Required action
Return every line of the data below that includes the string "SHOE".

[Object state change records]
====

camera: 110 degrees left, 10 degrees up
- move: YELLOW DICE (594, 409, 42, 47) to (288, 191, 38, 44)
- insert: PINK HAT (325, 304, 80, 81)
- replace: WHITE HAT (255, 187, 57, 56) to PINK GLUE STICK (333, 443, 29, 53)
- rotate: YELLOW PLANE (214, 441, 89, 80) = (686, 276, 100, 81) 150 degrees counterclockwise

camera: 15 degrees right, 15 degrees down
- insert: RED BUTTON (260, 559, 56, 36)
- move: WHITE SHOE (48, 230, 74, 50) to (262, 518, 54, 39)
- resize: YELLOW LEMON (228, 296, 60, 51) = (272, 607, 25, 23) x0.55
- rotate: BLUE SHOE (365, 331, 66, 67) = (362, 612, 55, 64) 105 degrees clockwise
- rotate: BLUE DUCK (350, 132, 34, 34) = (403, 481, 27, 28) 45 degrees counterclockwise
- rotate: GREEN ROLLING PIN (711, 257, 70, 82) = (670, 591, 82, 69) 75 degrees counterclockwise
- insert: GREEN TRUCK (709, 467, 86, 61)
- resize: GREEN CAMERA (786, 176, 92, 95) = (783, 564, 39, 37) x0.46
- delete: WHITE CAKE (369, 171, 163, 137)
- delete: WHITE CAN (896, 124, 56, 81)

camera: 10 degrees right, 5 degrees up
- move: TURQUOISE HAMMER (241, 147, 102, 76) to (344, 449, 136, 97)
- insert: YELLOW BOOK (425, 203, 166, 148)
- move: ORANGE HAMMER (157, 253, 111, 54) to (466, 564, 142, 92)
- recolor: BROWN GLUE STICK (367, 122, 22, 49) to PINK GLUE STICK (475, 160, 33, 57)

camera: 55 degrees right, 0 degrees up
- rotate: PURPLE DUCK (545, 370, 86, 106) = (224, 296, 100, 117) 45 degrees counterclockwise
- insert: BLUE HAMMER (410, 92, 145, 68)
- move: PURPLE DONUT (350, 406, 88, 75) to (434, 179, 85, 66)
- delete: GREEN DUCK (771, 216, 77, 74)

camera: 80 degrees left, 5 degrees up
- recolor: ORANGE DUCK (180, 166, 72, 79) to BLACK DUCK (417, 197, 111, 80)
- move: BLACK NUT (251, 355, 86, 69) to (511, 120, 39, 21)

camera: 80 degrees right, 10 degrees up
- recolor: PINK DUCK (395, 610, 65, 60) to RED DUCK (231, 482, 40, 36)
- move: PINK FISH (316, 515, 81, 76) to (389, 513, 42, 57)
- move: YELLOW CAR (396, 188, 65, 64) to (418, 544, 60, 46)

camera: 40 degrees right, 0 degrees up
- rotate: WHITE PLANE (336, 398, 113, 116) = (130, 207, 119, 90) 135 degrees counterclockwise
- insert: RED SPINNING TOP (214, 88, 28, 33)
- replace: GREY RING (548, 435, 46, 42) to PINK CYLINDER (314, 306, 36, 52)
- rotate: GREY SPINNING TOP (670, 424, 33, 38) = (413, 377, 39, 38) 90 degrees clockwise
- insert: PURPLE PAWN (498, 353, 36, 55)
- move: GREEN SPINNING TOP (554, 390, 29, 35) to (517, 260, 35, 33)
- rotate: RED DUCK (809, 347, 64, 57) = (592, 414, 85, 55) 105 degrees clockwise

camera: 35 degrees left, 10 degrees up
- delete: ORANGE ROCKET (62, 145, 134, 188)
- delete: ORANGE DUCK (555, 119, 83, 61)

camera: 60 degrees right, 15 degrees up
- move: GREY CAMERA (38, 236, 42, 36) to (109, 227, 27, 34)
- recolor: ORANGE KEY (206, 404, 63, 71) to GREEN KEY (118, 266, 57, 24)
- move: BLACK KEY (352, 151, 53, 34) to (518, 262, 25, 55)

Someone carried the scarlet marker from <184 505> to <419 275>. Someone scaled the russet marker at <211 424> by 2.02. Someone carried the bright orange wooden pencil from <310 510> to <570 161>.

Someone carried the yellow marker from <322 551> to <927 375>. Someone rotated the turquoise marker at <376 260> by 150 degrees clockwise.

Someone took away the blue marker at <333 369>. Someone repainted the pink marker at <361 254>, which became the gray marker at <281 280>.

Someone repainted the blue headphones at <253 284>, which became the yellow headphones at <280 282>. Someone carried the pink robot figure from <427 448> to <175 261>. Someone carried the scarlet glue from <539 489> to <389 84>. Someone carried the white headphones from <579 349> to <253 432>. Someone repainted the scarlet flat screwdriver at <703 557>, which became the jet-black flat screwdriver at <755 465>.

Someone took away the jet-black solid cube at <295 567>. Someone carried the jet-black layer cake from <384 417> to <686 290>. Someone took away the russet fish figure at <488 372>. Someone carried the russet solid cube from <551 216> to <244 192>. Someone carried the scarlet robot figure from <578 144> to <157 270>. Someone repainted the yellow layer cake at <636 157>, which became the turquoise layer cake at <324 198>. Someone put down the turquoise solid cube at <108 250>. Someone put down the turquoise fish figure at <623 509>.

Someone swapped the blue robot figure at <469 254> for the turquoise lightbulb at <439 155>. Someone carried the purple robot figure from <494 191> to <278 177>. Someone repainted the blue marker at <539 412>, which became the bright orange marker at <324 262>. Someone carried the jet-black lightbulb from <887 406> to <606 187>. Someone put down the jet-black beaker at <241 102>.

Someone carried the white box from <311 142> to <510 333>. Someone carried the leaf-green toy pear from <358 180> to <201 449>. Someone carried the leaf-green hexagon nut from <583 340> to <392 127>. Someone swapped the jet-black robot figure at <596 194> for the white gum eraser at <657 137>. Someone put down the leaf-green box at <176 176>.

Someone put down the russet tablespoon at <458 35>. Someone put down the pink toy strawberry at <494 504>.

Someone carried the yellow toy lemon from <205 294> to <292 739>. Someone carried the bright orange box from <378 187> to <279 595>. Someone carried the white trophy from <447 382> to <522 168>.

====

Your solution
- move: WHITE SHOE (48, 230, 74, 50) to (262, 518, 54, 39)
- rotate: BLUE SHOE (365, 331, 66, 67) = (362, 612, 55, 64) 105 degrees clockwise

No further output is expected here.